### How to complete this task
Your answer must be every line of the data that contains "RECT".

### Data for this task
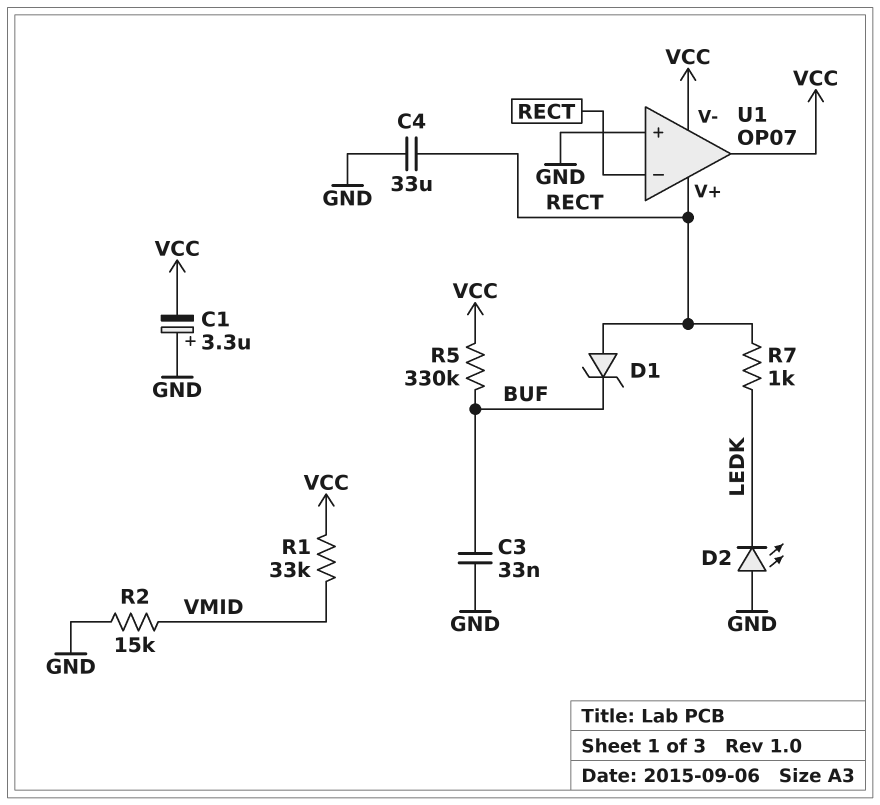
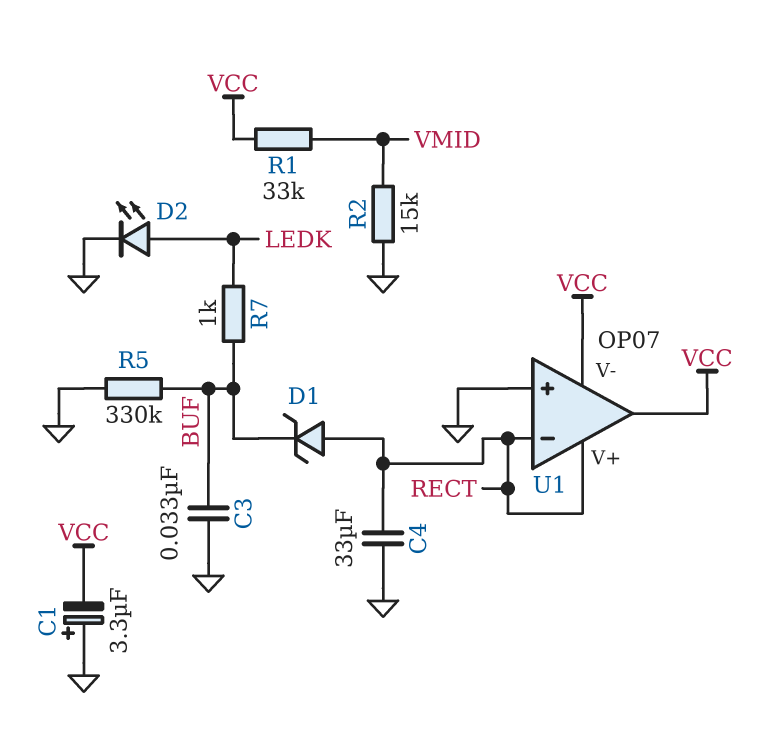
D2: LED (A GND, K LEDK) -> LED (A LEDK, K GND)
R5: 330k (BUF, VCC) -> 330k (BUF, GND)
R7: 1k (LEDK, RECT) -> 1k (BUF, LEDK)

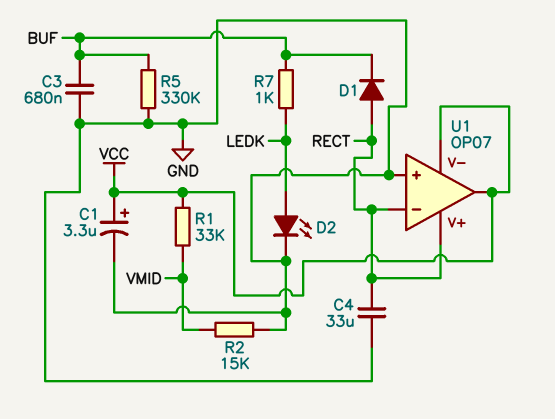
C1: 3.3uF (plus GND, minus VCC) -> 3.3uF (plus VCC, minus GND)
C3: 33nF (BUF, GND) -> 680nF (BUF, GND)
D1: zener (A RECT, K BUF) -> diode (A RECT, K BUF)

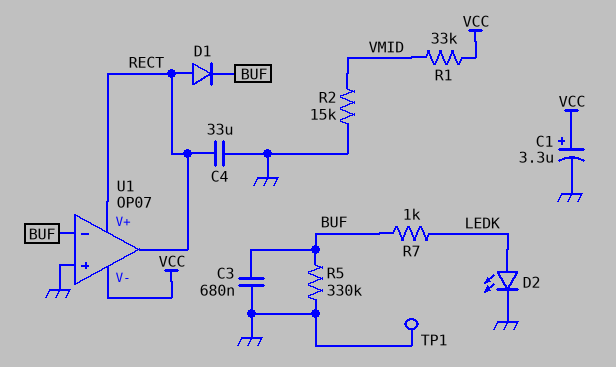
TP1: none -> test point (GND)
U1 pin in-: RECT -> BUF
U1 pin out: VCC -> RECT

### Solution to this exercise
R7: 1k (LEDK, RECT) -> 1k (BUF, LEDK)
D1: zener (A RECT, K BUF) -> diode (A RECT, K BUF)
U1 pin in-: RECT -> BUF
U1 pin out: VCC -> RECT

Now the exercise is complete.